What to work on: Print each entry below precisely as it reads.

Collected data:
--- START ---

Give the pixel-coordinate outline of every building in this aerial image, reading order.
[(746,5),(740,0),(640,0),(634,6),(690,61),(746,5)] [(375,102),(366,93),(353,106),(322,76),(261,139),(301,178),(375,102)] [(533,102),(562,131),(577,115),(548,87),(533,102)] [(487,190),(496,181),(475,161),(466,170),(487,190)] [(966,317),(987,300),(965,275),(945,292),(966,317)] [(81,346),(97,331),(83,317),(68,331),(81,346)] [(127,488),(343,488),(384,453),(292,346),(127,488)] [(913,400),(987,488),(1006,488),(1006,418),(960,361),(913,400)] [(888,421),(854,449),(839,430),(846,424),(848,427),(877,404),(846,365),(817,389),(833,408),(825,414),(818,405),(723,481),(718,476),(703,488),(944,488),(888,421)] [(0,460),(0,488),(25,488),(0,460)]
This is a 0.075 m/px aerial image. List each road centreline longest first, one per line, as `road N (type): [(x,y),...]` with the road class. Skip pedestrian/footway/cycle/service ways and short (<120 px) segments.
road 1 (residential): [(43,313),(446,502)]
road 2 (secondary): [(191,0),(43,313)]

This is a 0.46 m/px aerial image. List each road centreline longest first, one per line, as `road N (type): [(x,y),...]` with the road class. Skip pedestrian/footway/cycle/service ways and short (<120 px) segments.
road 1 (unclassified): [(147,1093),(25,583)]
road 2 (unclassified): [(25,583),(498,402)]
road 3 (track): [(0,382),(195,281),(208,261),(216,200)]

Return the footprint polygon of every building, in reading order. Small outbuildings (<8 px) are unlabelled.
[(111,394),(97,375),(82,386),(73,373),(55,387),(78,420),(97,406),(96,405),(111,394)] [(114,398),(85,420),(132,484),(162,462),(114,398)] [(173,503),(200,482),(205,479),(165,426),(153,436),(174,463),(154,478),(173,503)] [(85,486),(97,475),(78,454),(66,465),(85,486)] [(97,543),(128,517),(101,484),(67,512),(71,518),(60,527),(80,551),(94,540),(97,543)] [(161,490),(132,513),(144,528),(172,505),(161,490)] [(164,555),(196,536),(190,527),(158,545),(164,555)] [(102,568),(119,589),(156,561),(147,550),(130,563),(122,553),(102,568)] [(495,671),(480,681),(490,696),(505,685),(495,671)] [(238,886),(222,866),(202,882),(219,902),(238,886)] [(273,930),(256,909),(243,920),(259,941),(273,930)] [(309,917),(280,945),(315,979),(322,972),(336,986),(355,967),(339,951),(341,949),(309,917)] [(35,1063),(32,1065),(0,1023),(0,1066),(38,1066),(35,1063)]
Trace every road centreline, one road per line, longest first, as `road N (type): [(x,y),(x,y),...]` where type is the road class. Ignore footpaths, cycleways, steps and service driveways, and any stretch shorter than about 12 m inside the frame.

--- END ---

Finished task:
Give the pixel-coordinate outline of every building in this aerial image, reading order.
[(746,5),(740,0),(640,0),(634,6),(690,61),(746,5)] [(375,102),(366,93),(353,106),(322,76),(261,139),(301,178),(375,102)] [(533,102),(562,131),(577,115),(548,87),(533,102)] [(487,190),(496,181),(475,161),(466,170),(487,190)] [(966,317),(987,300),(965,275),(945,292),(966,317)] [(81,346),(97,331),(83,317),(68,331),(81,346)] [(127,488),(343,488),(384,453),(292,346),(127,488)] [(913,400),(987,488),(1006,488),(1006,418),(960,361),(913,400)] [(888,421),(854,449),(839,430),(846,424),(848,427),(877,404),(846,365),(817,389),(833,408),(825,414),(818,405),(723,481),(718,476),(703,488),(944,488),(888,421)] [(0,460),(0,488),(25,488),(0,460)]
This is a 0.075 m/px aerial image. List each road centreline longest first, one per line, as `road N (type): [(x,y),...]` with the road class. Skip pedestrian/footway/cycle/service ways and short (<120 px) segments.
road 1 (residential): [(43,313),(446,502)]
road 2 (secondary): [(191,0),(43,313)]

This is a 0.46 m/px aerial image. List each road centreline longest first, one per line, as `road N (type): [(x,y),...]` with the road class. Skip pedestrian/footway/cycle/service ways and short (<120 px) segments.
road 1 (unclassified): [(147,1093),(25,583)]
road 2 (unclassified): [(25,583),(498,402)]
road 3 (track): [(0,382),(195,281),(208,261),(216,200)]

Return the footprint polygon of every building, in reading order. Small outbuildings (<8 px) are unlabelled.
[(111,394),(97,375),(82,386),(73,373),(55,387),(78,420),(97,406),(96,405),(111,394)] [(114,398),(85,420),(132,484),(162,462),(114,398)] [(173,503),(200,482),(205,479),(165,426),(153,436),(174,463),(154,478),(173,503)] [(85,486),(97,475),(78,454),(66,465),(85,486)] [(97,543),(128,517),(101,484),(67,512),(71,518),(60,527),(80,551),(94,540),(97,543)] [(161,490),(132,513),(144,528),(172,505),(161,490)] [(164,555),(196,536),(190,527),(158,545),(164,555)] [(102,568),(119,589),(156,561),(147,550),(130,563),(122,553),(102,568)] [(495,671),(480,681),(490,696),(505,685),(495,671)] [(238,886),(222,866),(202,882),(219,902),(238,886)] [(273,930),(256,909),(243,920),(259,941),(273,930)] [(309,917),(280,945),(315,979),(322,972),(336,986),(355,967),(339,951),(341,949),(309,917)] [(35,1063),(32,1065),(0,1023),(0,1066),(38,1066),(35,1063)]
Trace every road centreline, one road per line, longest first, as `road N (type): [(x,y),(x,y),...]` where type is the road class. Ignore footpaths, cycleways, steps and service driveways, and any stretch shorter than about 12 m inside the frame.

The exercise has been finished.